_The data_

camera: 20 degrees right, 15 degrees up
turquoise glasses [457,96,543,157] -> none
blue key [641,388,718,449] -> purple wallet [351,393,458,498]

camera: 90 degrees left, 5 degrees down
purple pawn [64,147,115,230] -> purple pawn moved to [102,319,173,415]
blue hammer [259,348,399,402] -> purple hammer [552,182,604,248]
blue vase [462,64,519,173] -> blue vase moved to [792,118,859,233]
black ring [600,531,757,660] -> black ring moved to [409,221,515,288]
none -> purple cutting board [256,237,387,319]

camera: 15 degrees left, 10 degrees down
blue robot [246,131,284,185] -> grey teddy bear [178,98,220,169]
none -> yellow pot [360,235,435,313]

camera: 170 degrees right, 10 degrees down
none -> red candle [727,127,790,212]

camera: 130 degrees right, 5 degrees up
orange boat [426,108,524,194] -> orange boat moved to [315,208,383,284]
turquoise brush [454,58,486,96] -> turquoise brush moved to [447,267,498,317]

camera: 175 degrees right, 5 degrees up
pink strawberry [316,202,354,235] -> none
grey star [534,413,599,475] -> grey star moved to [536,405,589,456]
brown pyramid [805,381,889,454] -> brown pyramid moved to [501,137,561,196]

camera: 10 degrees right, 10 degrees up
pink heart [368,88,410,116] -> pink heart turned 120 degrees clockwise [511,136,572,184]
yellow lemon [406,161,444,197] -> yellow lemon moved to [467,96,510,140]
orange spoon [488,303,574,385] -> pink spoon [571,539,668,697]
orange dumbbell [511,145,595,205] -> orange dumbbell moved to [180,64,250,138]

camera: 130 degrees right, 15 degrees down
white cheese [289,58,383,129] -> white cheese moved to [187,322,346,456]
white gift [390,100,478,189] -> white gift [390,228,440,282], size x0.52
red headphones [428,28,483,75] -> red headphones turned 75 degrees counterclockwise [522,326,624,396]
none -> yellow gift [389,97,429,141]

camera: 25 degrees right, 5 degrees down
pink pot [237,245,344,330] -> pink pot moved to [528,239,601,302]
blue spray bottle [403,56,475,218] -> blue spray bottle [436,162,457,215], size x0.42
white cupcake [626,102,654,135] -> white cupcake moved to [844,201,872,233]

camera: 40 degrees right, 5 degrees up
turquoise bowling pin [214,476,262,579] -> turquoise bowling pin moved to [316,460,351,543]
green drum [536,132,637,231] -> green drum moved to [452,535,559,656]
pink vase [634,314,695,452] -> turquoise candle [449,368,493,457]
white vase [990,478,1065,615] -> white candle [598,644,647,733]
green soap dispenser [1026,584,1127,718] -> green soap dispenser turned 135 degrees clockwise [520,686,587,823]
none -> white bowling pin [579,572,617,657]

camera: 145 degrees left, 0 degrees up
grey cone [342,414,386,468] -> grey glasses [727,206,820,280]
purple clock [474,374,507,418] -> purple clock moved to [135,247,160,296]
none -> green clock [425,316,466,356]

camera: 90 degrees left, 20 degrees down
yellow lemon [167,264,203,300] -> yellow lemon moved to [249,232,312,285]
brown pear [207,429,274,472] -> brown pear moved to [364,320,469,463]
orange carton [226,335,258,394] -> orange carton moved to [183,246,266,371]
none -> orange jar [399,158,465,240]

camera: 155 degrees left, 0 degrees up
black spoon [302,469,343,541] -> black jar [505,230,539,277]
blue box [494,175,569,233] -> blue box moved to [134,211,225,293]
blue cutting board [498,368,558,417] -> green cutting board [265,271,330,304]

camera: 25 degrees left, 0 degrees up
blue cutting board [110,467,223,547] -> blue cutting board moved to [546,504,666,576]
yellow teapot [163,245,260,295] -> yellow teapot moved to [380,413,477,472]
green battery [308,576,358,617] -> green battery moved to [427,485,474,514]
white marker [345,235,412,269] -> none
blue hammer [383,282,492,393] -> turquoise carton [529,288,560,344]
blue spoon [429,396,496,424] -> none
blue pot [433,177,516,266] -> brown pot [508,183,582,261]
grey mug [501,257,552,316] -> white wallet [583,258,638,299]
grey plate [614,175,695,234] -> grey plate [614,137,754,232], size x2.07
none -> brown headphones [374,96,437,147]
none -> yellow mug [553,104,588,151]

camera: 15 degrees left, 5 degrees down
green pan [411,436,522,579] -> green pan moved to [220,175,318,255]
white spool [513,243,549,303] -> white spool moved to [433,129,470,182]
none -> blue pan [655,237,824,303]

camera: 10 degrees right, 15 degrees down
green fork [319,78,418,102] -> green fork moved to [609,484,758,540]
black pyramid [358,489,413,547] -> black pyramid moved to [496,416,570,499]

_Exercise directions_
Output all of the data again, exactly.

_Result of this exercise_
camera: 20 degrees right, 15 degrees up
turquoise glasses [457,96,543,157] -> none
blue key [641,388,718,449] -> purple wallet [351,393,458,498]

camera: 90 degrees left, 5 degrees down
purple pawn [64,147,115,230] -> purple pawn moved to [102,319,173,415]
blue hammer [259,348,399,402] -> purple hammer [552,182,604,248]
blue vase [462,64,519,173] -> blue vase moved to [792,118,859,233]
black ring [600,531,757,660] -> black ring moved to [409,221,515,288]
none -> purple cutting board [256,237,387,319]

camera: 15 degrees left, 10 degrees down
blue robot [246,131,284,185] -> grey teddy bear [178,98,220,169]
none -> yellow pot [360,235,435,313]

camera: 170 degrees right, 10 degrees down
none -> red candle [727,127,790,212]

camera: 130 degrees right, 5 degrees up
orange boat [426,108,524,194] -> orange boat moved to [315,208,383,284]
turquoise brush [454,58,486,96] -> turquoise brush moved to [447,267,498,317]

camera: 175 degrees right, 5 degrees up
pink strawberry [316,202,354,235] -> none
grey star [534,413,599,475] -> grey star moved to [536,405,589,456]
brown pyramid [805,381,889,454] -> brown pyramid moved to [501,137,561,196]

camera: 10 degrees right, 10 degrees up
pink heart [368,88,410,116] -> pink heart turned 120 degrees clockwise [511,136,572,184]
yellow lemon [406,161,444,197] -> yellow lemon moved to [467,96,510,140]
orange spoon [488,303,574,385] -> pink spoon [571,539,668,697]
orange dumbbell [511,145,595,205] -> orange dumbbell moved to [180,64,250,138]

camera: 130 degrees right, 15 degrees down
white cheese [289,58,383,129] -> white cheese moved to [187,322,346,456]
white gift [390,100,478,189] -> white gift [390,228,440,282], size x0.52
red headphones [428,28,483,75] -> red headphones turned 75 degrees counterclockwise [522,326,624,396]
none -> yellow gift [389,97,429,141]

camera: 25 degrees right, 5 degrees down
pink pot [237,245,344,330] -> pink pot moved to [528,239,601,302]
blue spray bottle [403,56,475,218] -> blue spray bottle [436,162,457,215], size x0.42
white cupcake [626,102,654,135] -> white cupcake moved to [844,201,872,233]

camera: 40 degrees right, 5 degrees up
turquoise bowling pin [214,476,262,579] -> turquoise bowling pin moved to [316,460,351,543]
green drum [536,132,637,231] -> green drum moved to [452,535,559,656]
pink vase [634,314,695,452] -> turquoise candle [449,368,493,457]
white vase [990,478,1065,615] -> white candle [598,644,647,733]
green soap dispenser [1026,584,1127,718] -> green soap dispenser turned 135 degrees clockwise [520,686,587,823]
none -> white bowling pin [579,572,617,657]

camera: 145 degrees left, 0 degrees up
grey cone [342,414,386,468] -> grey glasses [727,206,820,280]
purple clock [474,374,507,418] -> purple clock moved to [135,247,160,296]
none -> green clock [425,316,466,356]

camera: 90 degrees left, 20 degrees down
yellow lemon [167,264,203,300] -> yellow lemon moved to [249,232,312,285]
brown pear [207,429,274,472] -> brown pear moved to [364,320,469,463]
orange carton [226,335,258,394] -> orange carton moved to [183,246,266,371]
none -> orange jar [399,158,465,240]

camera: 155 degrees left, 0 degrees up
black spoon [302,469,343,541] -> black jar [505,230,539,277]
blue box [494,175,569,233] -> blue box moved to [134,211,225,293]
blue cutting board [498,368,558,417] -> green cutting board [265,271,330,304]

camera: 25 degrees left, 0 degrees up
blue cutting board [110,467,223,547] -> blue cutting board moved to [546,504,666,576]
yellow teapot [163,245,260,295] -> yellow teapot moved to [380,413,477,472]
green battery [308,576,358,617] -> green battery moved to [427,485,474,514]
white marker [345,235,412,269] -> none
blue hammer [383,282,492,393] -> turquoise carton [529,288,560,344]
blue spoon [429,396,496,424] -> none
blue pot [433,177,516,266] -> brown pot [508,183,582,261]
grey mug [501,257,552,316] -> white wallet [583,258,638,299]
grey plate [614,175,695,234] -> grey plate [614,137,754,232], size x2.07
none -> brown headphones [374,96,437,147]
none -> yellow mug [553,104,588,151]

camera: 15 degrees left, 5 degrees down
green pan [411,436,522,579] -> green pan moved to [220,175,318,255]
white spool [513,243,549,303] -> white spool moved to [433,129,470,182]
none -> blue pan [655,237,824,303]

camera: 10 degrees right, 15 degrees down
green fork [319,78,418,102] -> green fork moved to [609,484,758,540]
black pyramid [358,489,413,547] -> black pyramid moved to [496,416,570,499]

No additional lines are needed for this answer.